── Material provided

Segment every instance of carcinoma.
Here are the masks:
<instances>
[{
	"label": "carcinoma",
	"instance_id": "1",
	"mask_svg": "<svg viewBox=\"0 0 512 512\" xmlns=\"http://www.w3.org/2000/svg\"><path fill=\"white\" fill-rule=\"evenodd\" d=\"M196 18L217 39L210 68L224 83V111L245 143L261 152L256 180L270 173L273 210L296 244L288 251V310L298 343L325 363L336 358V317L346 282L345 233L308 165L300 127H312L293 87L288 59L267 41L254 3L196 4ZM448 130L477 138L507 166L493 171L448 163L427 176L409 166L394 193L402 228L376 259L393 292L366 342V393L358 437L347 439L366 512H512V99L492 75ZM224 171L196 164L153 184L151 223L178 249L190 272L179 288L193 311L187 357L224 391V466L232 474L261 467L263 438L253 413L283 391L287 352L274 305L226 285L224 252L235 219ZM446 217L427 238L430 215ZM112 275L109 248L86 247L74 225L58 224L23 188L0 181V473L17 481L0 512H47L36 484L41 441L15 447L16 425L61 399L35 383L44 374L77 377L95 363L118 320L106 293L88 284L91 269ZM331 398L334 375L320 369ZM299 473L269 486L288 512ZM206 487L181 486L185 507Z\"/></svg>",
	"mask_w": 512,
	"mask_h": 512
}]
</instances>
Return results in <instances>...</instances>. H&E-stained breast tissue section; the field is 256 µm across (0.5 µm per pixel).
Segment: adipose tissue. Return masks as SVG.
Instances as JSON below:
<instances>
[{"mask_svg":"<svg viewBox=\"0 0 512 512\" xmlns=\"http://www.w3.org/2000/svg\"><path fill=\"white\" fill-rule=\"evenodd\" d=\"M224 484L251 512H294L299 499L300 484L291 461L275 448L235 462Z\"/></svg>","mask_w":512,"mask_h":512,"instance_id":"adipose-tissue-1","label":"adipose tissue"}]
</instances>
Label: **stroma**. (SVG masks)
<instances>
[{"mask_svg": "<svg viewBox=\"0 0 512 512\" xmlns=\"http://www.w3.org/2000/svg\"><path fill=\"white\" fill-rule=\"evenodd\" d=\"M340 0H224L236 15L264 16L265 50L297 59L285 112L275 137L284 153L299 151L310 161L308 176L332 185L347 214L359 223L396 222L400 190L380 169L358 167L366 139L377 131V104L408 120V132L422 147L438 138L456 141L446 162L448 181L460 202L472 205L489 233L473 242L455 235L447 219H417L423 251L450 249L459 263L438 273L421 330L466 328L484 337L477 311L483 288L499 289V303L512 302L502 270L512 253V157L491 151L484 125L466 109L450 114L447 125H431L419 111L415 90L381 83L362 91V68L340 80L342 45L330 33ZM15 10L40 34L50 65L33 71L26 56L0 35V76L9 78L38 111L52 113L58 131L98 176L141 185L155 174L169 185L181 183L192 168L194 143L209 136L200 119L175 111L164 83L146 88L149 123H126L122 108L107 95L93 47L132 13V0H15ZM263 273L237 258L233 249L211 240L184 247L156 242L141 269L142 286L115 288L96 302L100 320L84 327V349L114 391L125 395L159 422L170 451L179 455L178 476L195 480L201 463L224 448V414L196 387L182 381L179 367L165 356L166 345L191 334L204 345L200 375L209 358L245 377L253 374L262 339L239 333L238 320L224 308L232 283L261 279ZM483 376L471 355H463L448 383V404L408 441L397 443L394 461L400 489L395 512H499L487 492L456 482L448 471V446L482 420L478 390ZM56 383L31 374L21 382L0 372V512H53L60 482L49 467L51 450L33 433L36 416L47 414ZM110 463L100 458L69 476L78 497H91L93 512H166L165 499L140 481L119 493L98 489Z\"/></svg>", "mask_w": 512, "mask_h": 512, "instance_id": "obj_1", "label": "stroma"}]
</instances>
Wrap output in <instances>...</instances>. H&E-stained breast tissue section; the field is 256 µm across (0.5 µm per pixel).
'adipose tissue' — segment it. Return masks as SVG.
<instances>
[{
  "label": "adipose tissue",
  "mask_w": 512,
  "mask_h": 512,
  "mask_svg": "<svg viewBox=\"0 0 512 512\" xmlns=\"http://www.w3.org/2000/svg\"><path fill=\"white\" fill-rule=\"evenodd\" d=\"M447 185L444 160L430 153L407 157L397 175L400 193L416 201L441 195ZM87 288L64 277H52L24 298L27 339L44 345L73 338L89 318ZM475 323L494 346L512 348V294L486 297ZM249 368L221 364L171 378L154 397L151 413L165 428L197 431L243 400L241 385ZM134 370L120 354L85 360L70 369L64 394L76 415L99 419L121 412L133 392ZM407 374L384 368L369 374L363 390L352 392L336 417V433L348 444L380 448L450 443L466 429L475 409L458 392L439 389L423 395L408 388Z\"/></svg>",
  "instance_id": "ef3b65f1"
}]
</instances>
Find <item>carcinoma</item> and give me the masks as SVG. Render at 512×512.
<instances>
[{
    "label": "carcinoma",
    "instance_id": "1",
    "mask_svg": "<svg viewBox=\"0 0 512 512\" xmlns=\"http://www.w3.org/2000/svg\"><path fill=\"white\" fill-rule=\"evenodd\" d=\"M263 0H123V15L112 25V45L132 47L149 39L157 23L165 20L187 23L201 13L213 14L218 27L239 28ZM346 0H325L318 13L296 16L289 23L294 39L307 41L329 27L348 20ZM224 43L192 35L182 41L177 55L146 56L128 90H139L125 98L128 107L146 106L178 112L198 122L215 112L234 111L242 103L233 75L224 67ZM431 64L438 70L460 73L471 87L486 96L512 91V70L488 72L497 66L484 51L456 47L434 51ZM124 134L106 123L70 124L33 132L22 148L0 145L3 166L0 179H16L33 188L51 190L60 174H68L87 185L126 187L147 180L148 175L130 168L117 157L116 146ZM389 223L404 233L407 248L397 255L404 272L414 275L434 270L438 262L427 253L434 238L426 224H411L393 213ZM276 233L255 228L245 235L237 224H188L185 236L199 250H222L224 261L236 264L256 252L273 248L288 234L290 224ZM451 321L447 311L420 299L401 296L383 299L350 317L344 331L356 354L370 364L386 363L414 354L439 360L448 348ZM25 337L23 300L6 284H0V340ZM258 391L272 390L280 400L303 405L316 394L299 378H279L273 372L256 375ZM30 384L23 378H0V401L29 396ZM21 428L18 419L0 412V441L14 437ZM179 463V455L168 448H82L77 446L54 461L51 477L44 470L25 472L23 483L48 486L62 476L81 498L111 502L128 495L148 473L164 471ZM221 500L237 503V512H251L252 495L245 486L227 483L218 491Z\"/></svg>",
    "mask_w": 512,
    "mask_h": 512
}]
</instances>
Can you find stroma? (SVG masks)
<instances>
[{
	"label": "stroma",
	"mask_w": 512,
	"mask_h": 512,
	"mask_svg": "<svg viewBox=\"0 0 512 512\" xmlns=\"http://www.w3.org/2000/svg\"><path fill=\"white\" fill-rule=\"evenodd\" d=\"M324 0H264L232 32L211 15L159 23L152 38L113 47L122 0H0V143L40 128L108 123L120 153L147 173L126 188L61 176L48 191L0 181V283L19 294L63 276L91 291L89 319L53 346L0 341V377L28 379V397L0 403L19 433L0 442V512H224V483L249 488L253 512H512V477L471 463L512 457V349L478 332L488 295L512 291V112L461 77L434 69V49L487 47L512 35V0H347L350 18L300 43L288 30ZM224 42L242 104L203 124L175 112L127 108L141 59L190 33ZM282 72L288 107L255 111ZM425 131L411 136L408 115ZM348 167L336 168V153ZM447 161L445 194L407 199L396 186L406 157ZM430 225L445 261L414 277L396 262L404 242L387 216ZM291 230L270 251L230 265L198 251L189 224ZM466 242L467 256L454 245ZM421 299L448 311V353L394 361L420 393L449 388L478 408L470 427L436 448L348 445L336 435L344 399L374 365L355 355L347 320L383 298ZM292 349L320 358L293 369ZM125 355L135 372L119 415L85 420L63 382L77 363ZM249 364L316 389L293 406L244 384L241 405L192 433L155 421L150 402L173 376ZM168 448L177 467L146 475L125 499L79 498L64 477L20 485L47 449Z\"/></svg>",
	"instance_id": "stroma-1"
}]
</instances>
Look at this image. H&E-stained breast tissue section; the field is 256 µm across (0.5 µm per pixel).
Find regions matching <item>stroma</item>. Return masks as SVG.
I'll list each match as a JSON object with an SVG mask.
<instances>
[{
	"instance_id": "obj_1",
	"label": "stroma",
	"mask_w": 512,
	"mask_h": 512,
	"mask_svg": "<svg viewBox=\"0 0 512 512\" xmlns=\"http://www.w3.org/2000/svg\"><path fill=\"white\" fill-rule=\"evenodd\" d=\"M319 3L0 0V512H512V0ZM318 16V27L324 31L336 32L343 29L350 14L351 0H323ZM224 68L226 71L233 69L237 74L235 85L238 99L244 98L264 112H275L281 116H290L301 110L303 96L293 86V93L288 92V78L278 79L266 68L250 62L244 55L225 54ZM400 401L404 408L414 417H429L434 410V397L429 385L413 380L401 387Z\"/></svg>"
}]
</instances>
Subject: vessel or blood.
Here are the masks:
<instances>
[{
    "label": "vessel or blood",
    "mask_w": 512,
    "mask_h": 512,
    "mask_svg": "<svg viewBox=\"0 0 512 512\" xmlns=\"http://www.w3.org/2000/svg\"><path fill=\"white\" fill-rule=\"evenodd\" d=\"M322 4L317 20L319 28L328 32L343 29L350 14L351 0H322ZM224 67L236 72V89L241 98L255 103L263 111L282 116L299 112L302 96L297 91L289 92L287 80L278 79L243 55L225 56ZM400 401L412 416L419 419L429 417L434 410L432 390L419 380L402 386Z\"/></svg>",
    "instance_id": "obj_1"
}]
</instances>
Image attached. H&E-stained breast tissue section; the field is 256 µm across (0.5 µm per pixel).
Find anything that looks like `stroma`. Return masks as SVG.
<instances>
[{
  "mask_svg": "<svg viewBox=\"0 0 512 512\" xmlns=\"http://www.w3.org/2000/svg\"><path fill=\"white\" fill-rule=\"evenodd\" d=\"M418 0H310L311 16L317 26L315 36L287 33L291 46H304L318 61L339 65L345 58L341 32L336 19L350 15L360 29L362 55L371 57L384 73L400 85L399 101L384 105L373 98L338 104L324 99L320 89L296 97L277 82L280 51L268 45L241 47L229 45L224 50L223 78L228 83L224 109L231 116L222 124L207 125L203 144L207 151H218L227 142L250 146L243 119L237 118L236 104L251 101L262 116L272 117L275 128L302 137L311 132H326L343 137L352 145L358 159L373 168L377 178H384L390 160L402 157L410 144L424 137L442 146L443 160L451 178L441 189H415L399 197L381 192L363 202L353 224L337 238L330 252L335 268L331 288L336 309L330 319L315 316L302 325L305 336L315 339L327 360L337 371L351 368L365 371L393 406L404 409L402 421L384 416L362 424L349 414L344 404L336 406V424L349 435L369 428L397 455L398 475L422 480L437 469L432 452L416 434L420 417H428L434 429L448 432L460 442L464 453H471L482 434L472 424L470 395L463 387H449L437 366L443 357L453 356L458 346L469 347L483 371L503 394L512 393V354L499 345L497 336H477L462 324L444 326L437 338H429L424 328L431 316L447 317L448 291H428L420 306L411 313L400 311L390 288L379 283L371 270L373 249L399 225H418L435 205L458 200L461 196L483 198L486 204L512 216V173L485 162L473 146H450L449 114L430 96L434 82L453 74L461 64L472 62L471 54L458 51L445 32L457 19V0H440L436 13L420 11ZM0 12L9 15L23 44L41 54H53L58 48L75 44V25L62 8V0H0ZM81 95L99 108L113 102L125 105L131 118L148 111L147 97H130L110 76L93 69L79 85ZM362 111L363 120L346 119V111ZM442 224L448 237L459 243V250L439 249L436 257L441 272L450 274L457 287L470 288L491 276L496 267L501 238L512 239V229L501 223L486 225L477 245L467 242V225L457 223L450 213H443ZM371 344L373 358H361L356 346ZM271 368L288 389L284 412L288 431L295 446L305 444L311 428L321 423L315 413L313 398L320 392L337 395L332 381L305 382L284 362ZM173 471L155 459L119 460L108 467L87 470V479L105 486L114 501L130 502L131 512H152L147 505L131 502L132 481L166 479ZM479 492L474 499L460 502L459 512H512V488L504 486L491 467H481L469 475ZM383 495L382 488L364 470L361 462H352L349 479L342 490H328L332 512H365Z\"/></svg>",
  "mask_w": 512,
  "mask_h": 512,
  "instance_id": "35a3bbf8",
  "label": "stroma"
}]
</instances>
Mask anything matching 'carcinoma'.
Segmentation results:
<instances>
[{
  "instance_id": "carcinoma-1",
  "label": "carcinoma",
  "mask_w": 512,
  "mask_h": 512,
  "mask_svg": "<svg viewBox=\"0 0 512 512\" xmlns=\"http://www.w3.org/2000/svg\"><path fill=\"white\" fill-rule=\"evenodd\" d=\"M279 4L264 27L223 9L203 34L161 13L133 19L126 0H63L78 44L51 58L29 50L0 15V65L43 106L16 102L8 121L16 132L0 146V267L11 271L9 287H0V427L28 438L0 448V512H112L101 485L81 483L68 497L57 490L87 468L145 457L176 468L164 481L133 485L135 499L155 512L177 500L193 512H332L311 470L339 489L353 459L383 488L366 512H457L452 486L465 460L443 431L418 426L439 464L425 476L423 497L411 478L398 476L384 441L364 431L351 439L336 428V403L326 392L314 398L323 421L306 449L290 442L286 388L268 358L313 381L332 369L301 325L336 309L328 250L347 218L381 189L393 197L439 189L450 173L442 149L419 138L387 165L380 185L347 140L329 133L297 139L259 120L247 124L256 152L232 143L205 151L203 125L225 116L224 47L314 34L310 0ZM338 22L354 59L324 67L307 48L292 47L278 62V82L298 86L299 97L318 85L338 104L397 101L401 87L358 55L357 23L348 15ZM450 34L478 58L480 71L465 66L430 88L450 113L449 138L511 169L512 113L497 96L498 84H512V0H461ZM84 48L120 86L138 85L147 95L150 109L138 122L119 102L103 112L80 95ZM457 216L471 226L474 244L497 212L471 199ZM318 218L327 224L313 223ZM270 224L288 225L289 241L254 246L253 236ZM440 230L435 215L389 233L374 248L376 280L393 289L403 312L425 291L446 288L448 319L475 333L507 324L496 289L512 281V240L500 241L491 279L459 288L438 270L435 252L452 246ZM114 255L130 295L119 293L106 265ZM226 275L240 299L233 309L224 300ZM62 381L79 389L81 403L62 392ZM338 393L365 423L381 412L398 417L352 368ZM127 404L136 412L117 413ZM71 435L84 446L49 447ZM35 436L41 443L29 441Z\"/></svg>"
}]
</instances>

────

▶ Do this:
Identify all lines where the word "carcinoma" shows up. Copy them.

▶ Reply to the task:
Segment every instance of carcinoma.
	"label": "carcinoma",
Find <item>carcinoma</item> and give me the masks as SVG. Render at 512×512.
    "label": "carcinoma",
Mask anything matching 'carcinoma'.
  "instance_id": "carcinoma-1",
  "label": "carcinoma",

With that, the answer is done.